### Task directions
The result should be an exact copy of the lines from the one with "RELAY3 pin VCC: 3V3 -> VIN" through the last line of the data below, both included.

### Entries shown
--*--
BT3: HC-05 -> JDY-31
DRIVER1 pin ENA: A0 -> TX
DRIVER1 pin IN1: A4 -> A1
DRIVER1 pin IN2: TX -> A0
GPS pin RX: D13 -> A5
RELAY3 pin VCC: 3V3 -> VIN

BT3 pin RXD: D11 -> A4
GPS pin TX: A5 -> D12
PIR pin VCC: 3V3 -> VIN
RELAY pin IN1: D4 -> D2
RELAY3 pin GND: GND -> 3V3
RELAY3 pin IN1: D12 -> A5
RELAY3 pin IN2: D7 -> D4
--*--
### Written response
RELAY3 pin VCC: 3V3 -> VIN

BT3 pin RXD: D11 -> A4
GPS pin TX: A5 -> D12
PIR pin VCC: 3V3 -> VIN
RELAY pin IN1: D4 -> D2
RELAY3 pin GND: GND -> 3V3
RELAY3 pin IN1: D12 -> A5
RELAY3 pin IN2: D7 -> D4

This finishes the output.